**REQUIREMENT**.
For this exercise, the lines from the one with "- new: block in royal blue (552, 558)" through the end of the material below must be output exactly, without pictures.

**DATASET CONTENT**.
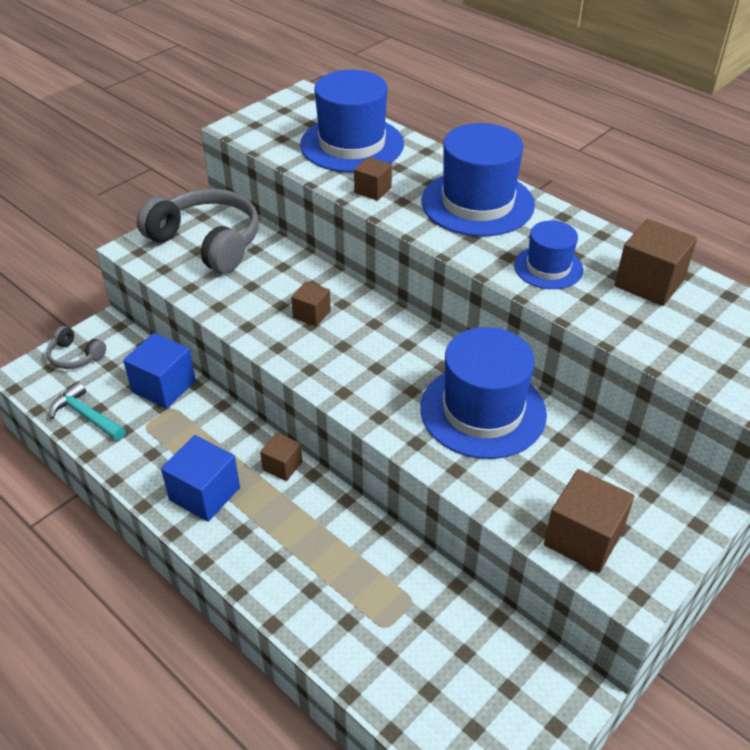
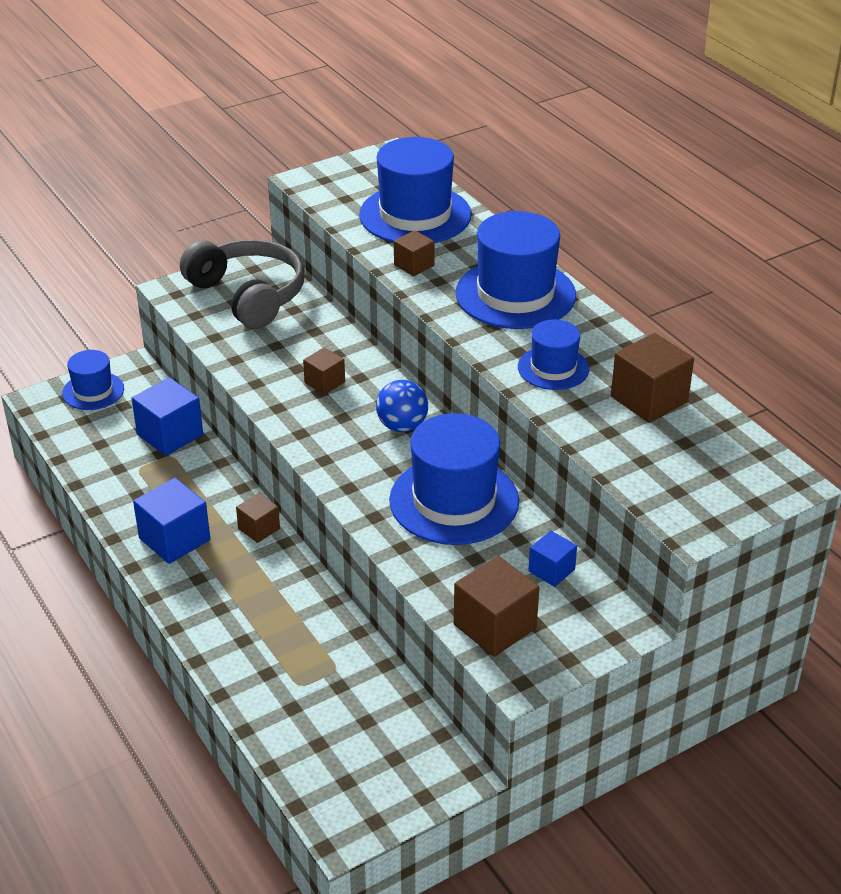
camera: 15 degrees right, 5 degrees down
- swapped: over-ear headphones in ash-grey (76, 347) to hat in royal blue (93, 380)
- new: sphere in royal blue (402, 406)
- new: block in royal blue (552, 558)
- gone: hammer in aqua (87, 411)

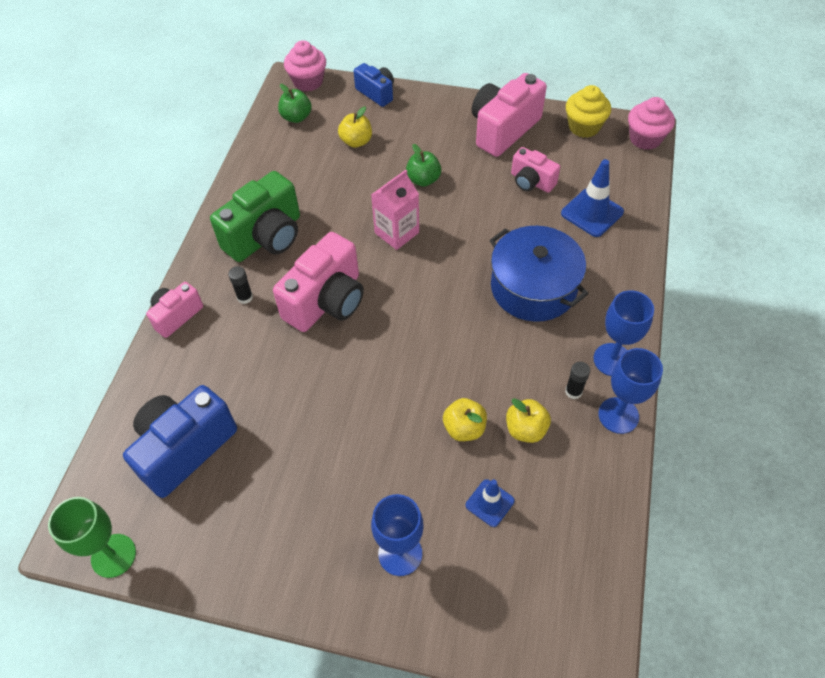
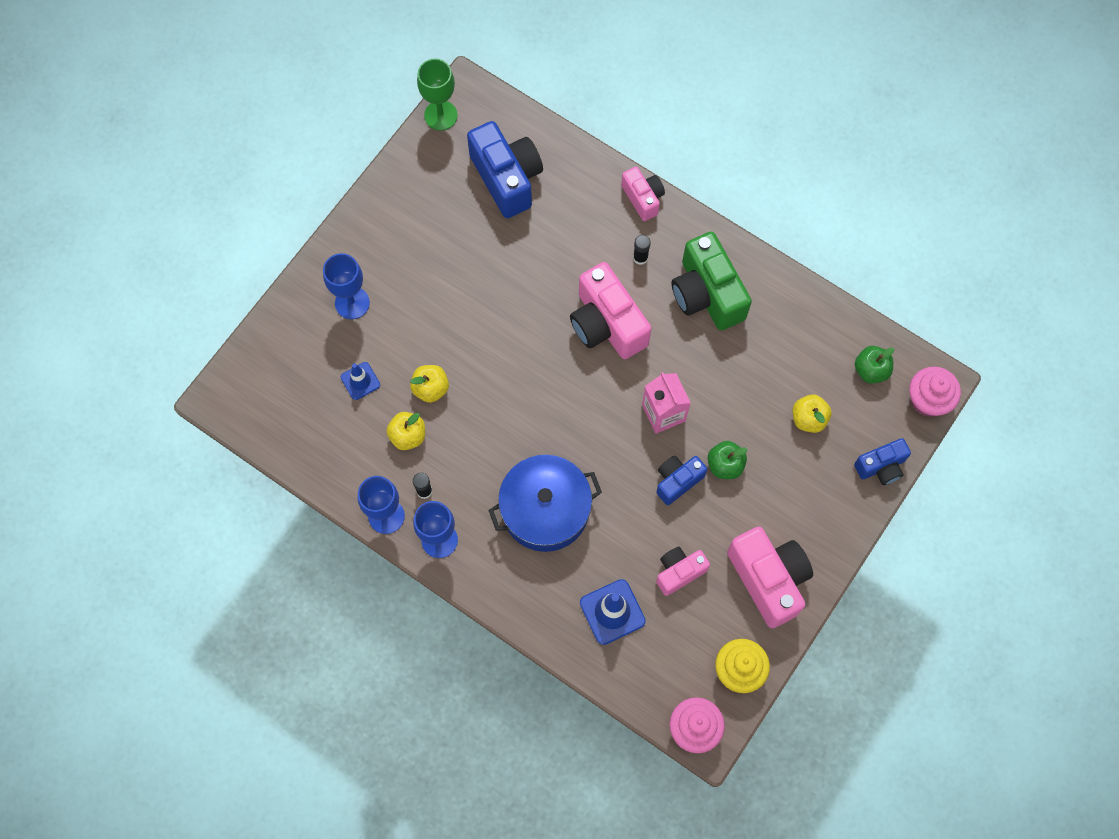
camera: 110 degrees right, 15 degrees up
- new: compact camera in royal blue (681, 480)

**RESULT BELOW**.
- new: block in royal blue (552, 558)
- gone: hammer in aqua (87, 411)

camera: 110 degrees right, 15 degrees up
- new: compact camera in royal blue (681, 480)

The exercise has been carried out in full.